[Data items]
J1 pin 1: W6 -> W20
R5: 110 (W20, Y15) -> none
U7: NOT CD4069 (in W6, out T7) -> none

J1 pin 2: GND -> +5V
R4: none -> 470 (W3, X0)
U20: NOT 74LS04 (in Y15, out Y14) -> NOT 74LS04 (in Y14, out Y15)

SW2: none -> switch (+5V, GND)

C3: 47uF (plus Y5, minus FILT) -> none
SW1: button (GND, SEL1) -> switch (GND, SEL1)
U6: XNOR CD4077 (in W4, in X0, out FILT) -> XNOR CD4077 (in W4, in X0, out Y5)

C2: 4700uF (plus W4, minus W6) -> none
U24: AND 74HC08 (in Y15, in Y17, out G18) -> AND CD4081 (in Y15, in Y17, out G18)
...
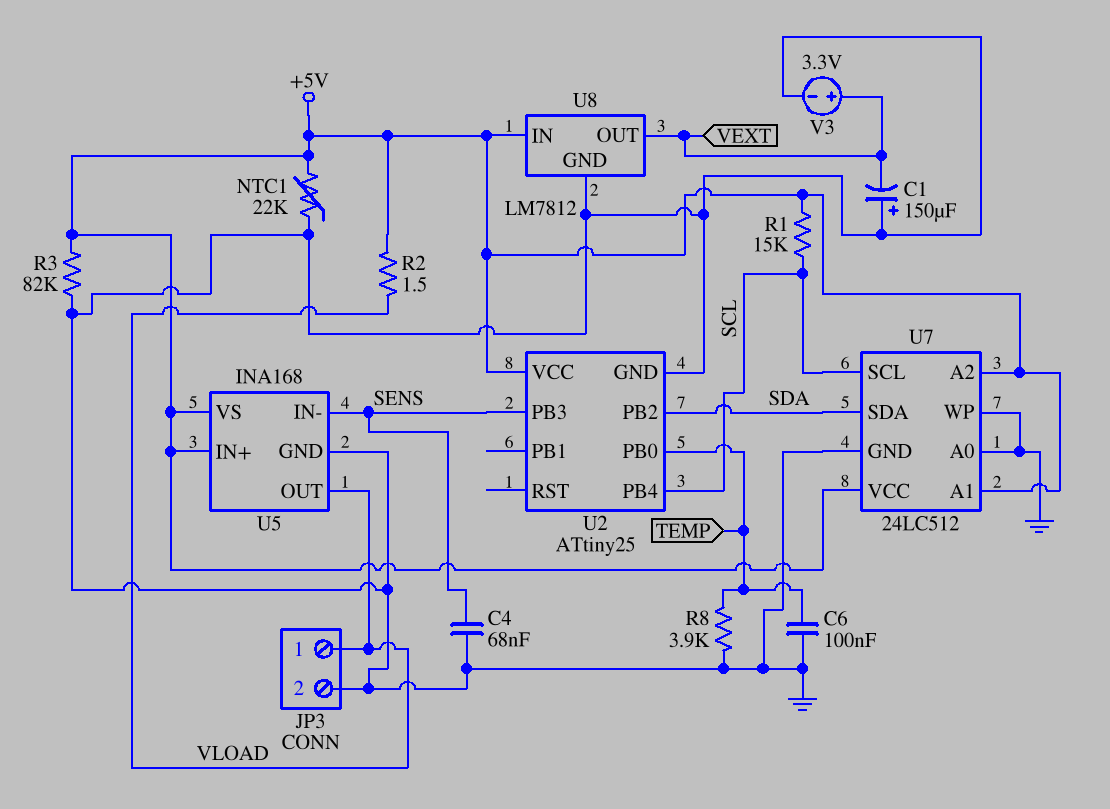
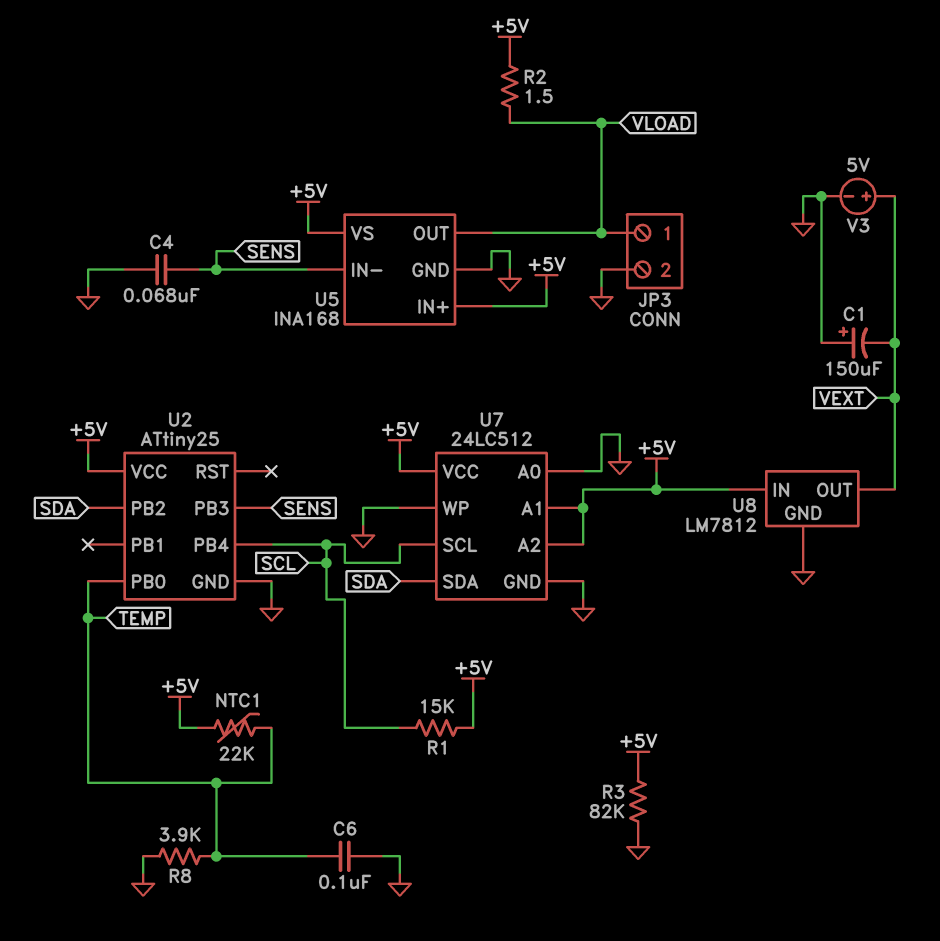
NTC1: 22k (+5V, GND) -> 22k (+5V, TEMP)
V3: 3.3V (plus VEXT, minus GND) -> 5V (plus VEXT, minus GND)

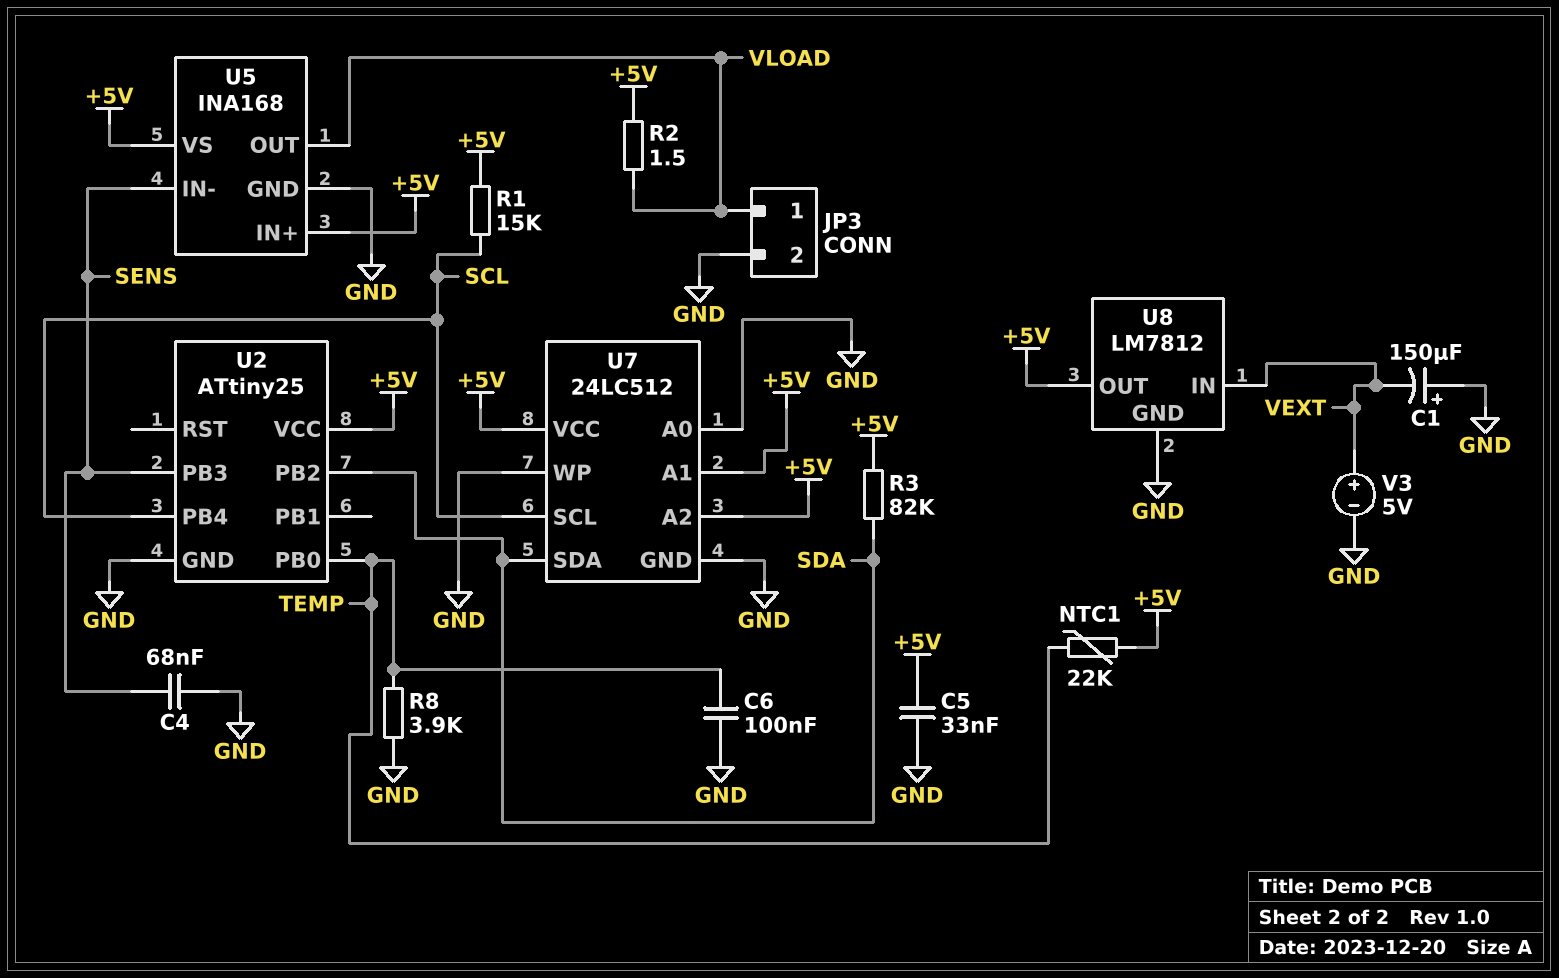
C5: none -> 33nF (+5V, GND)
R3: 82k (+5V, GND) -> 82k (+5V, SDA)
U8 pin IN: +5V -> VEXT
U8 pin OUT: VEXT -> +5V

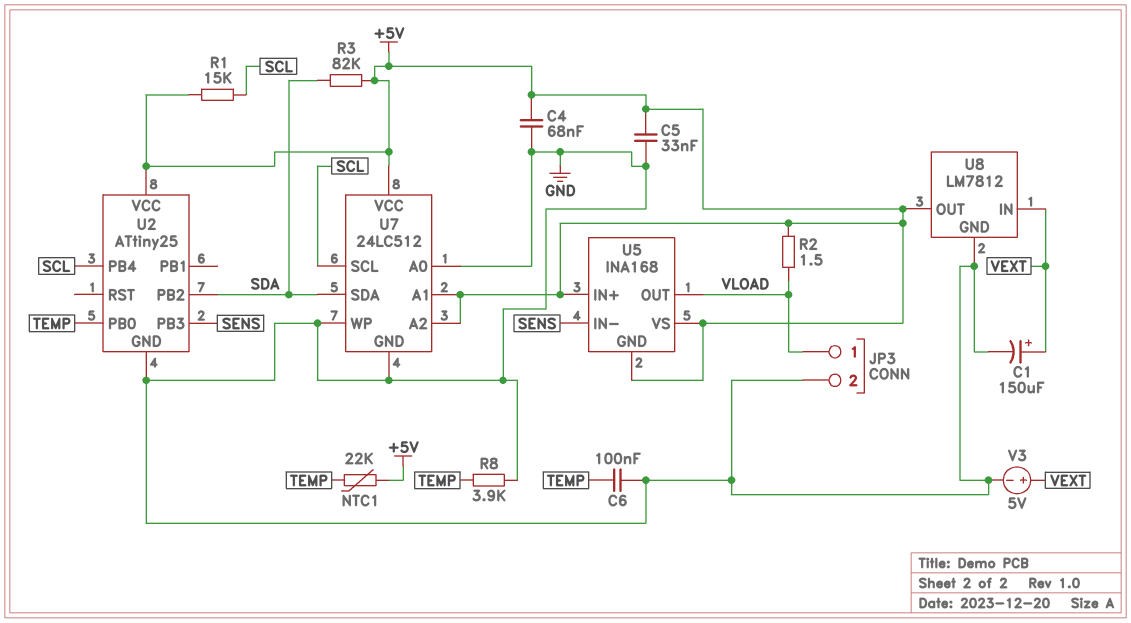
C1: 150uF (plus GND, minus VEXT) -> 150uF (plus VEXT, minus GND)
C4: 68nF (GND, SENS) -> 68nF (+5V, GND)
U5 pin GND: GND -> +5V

» **What is needed**:
From the records above, print exactly the lines that run from the line with "U6: XNOR CD4077" to the line with "U24: AND 74HC08", inclusive.

» **Exercise solution**:
U6: XNOR CD4077 (in W4, in X0, out FILT) -> XNOR CD4077 (in W4, in X0, out Y5)

C2: 4700uF (plus W4, minus W6) -> none
U24: AND 74HC08 (in Y15, in Y17, out G18) -> AND CD4081 (in Y15, in Y17, out G18)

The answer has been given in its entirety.